# WHAT IS REQUIRED
Please transcribe the listing below in full and word for word, without its pictures.

# RECORDS
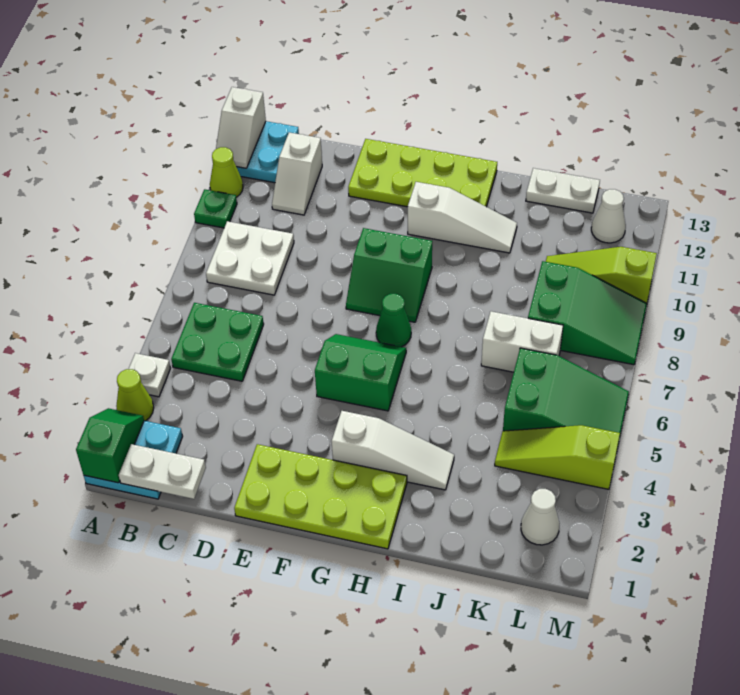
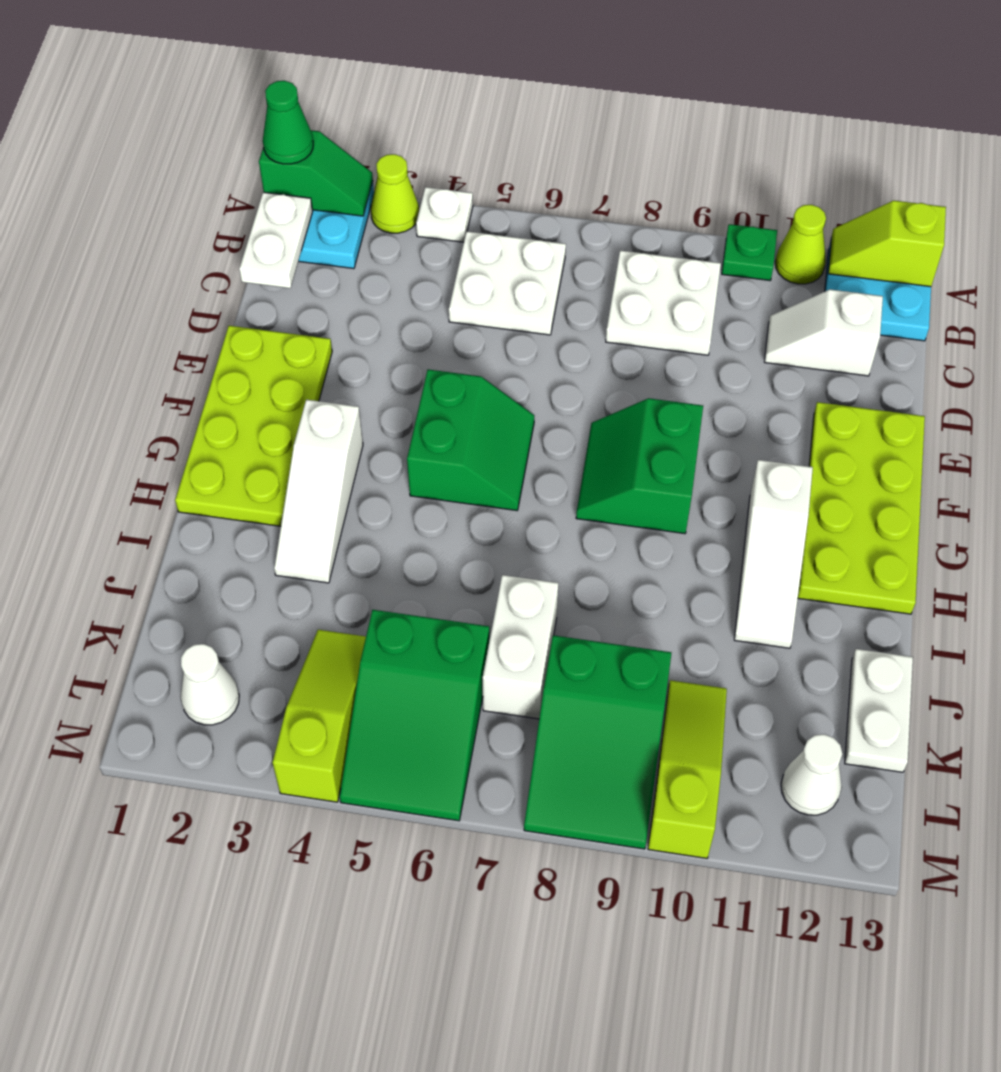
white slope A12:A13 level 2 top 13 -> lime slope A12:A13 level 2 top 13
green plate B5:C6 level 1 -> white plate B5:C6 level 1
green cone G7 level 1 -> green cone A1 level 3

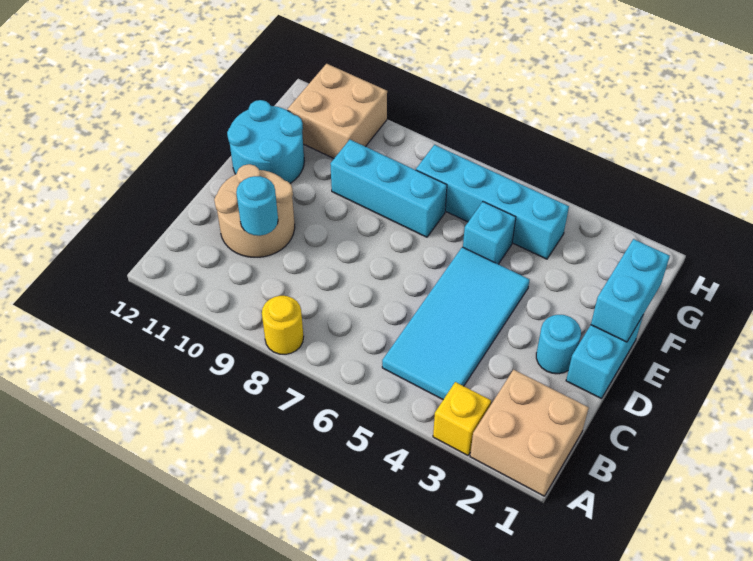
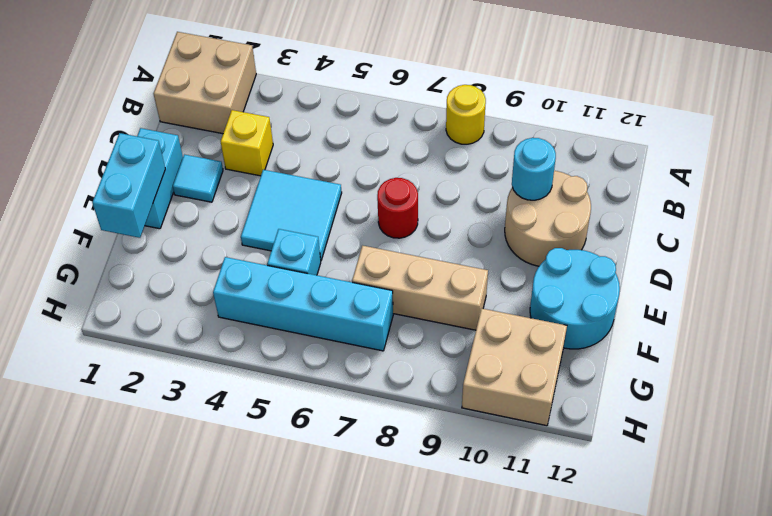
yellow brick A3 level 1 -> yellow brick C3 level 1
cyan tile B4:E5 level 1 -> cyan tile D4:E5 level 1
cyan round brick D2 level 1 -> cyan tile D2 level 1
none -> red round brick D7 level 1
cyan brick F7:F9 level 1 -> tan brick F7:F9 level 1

# ANSWER SPACE
white slope A12:A13 level 2 top 13 -> lime slope A12:A13 level 2 top 13
green plate B5:C6 level 1 -> white plate B5:C6 level 1
green cone G7 level 1 -> green cone A1 level 3

yellow brick A3 level 1 -> yellow brick C3 level 1
cyan tile B4:E5 level 1 -> cyan tile D4:E5 level 1
cyan round brick D2 level 1 -> cyan tile D2 level 1
none -> red round brick D7 level 1
cyan brick F7:F9 level 1 -> tan brick F7:F9 level 1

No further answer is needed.